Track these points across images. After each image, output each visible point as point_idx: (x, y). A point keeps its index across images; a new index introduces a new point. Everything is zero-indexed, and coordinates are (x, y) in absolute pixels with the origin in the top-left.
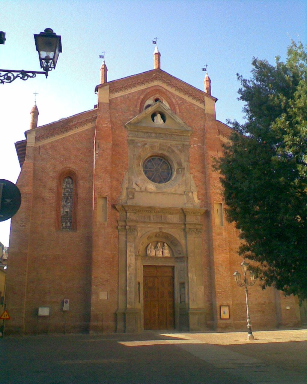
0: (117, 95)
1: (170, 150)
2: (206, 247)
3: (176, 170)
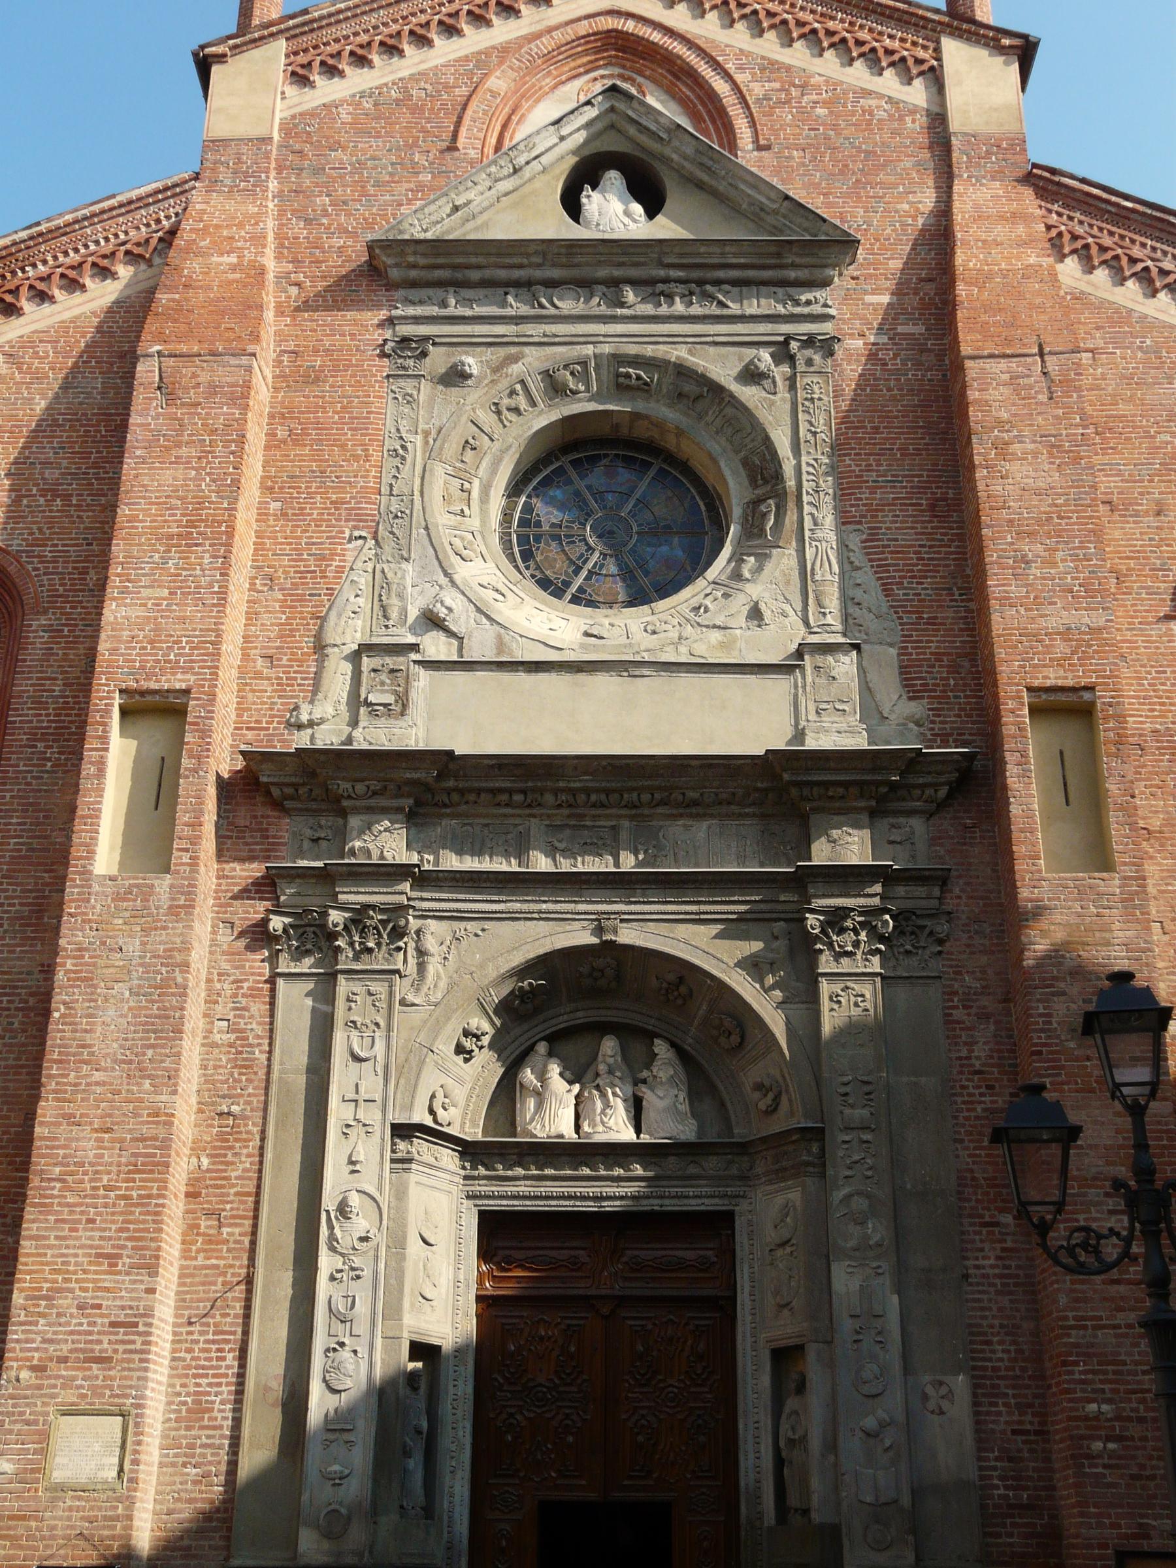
0: (326, 90)
1: (689, 388)
2: (981, 1051)
3: (737, 512)
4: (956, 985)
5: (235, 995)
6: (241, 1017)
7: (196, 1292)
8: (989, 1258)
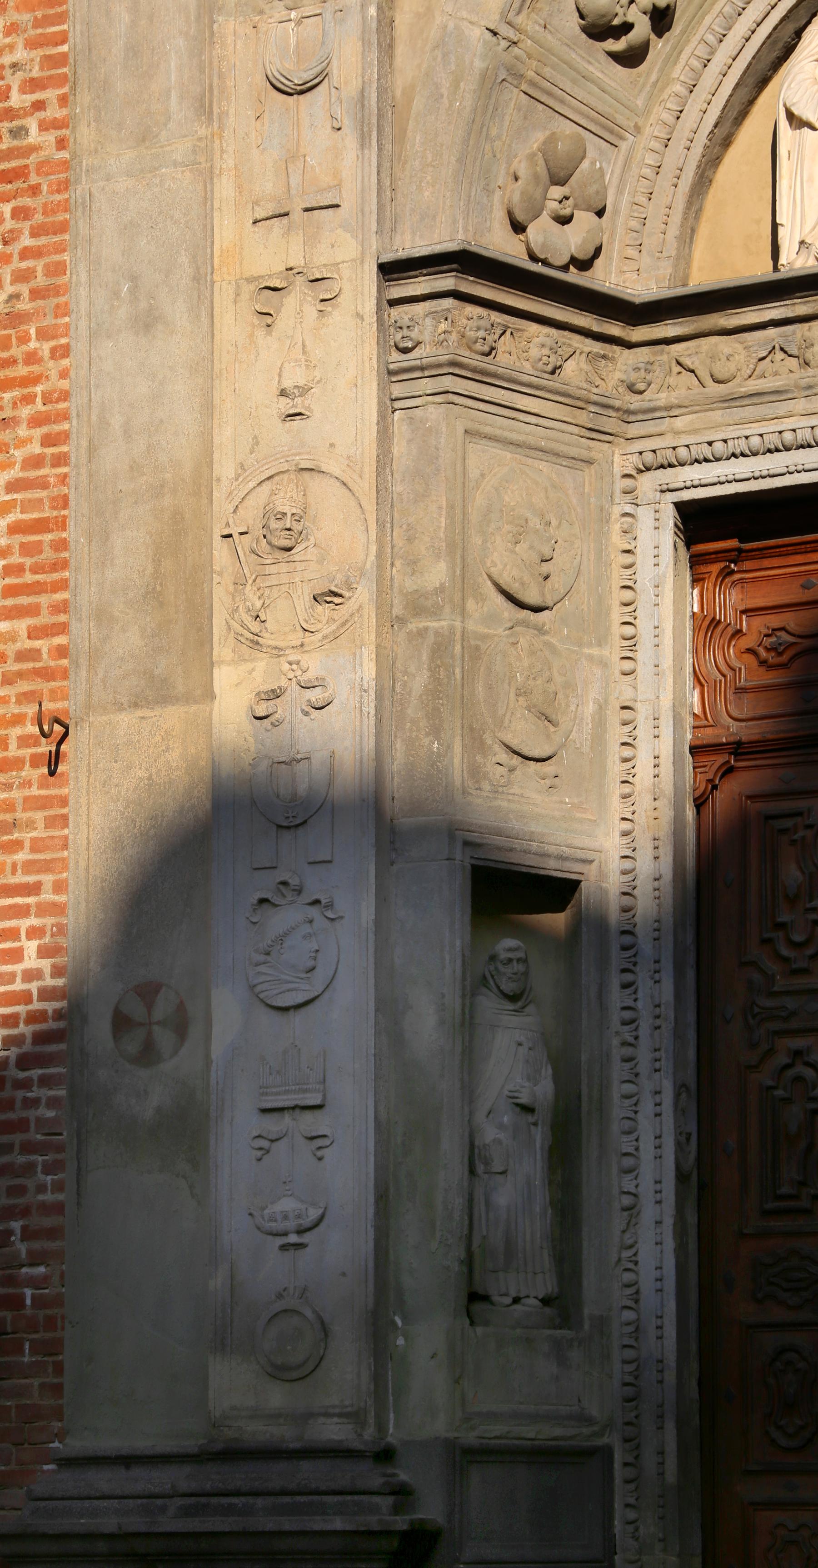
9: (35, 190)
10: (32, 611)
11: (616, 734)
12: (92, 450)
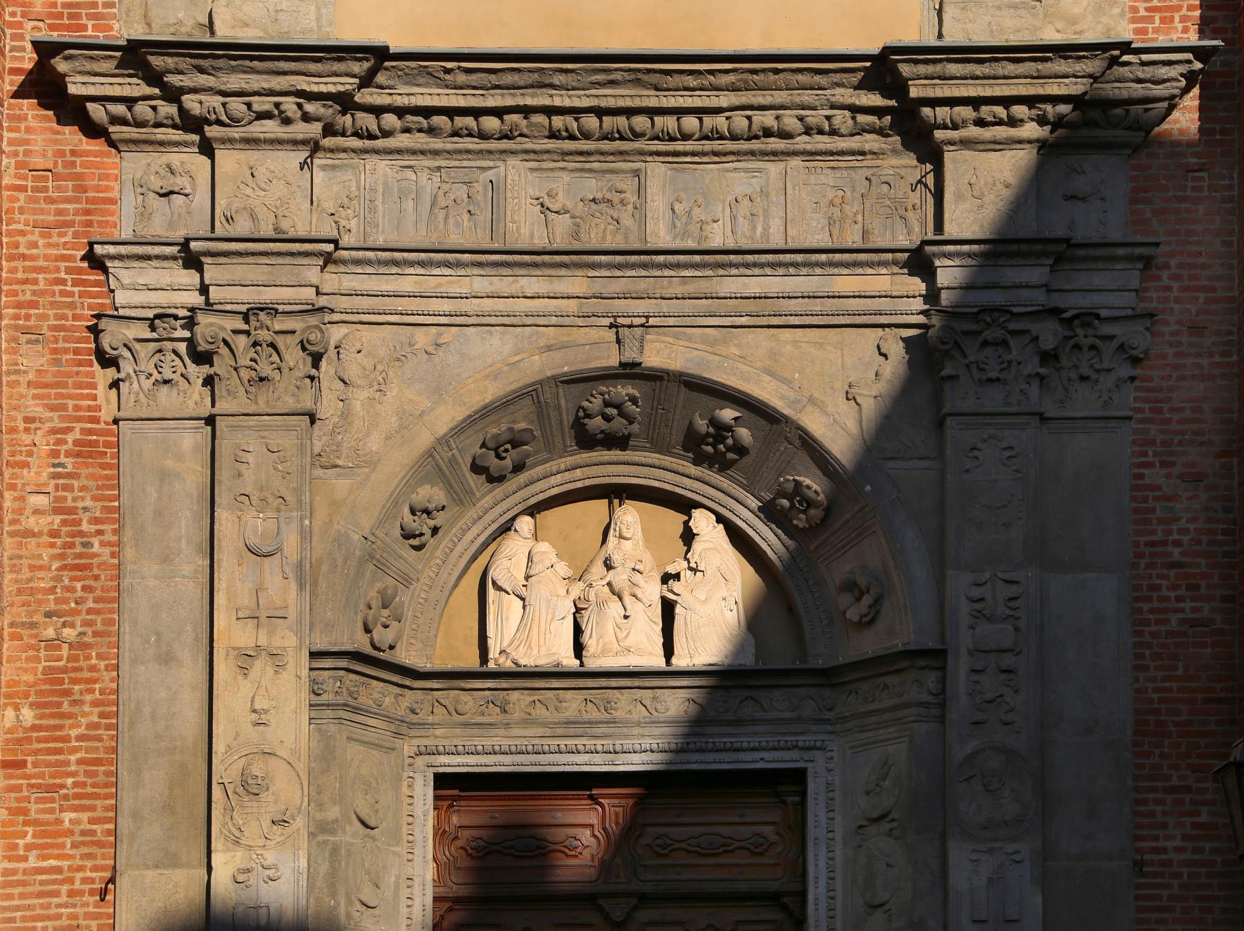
4: (1153, 429)
5: (55, 454)
6: (67, 488)
7: (29, 907)
8: (1174, 838)
9: (97, 578)
10: (92, 808)
11: (404, 892)
12: (132, 724)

^^^^

▶ _THE TASK_:
Write out all of the material above again, substituting "upper-left" for "top-left" and keeping every other character the same. Leave the pictures out.

▶ _EXERCISE RESULT_:
Track these points across images. After each image, output each visible point as point_idx: (x, y). A point keeps its index across images; a new index introduces a new point. Everything is zero-indexed, and coordinates are (x, y) in absolute pixels with the origin in the upper-left.
0: (117, 95)
1: (170, 150)
2: (206, 247)
3: (176, 170)
0: (326, 90)
1: (689, 388)
2: (981, 1051)
3: (737, 512)
4: (956, 985)
5: (235, 995)
6: (241, 1017)
7: (196, 1292)
8: (989, 1258)
9: (35, 190)
10: (32, 611)
11: (616, 734)
12: (92, 450)
4: (1153, 429)
5: (55, 454)
6: (67, 488)
7: (29, 907)
8: (1174, 838)
9: (97, 578)
10: (92, 808)
11: (404, 892)
12: (132, 724)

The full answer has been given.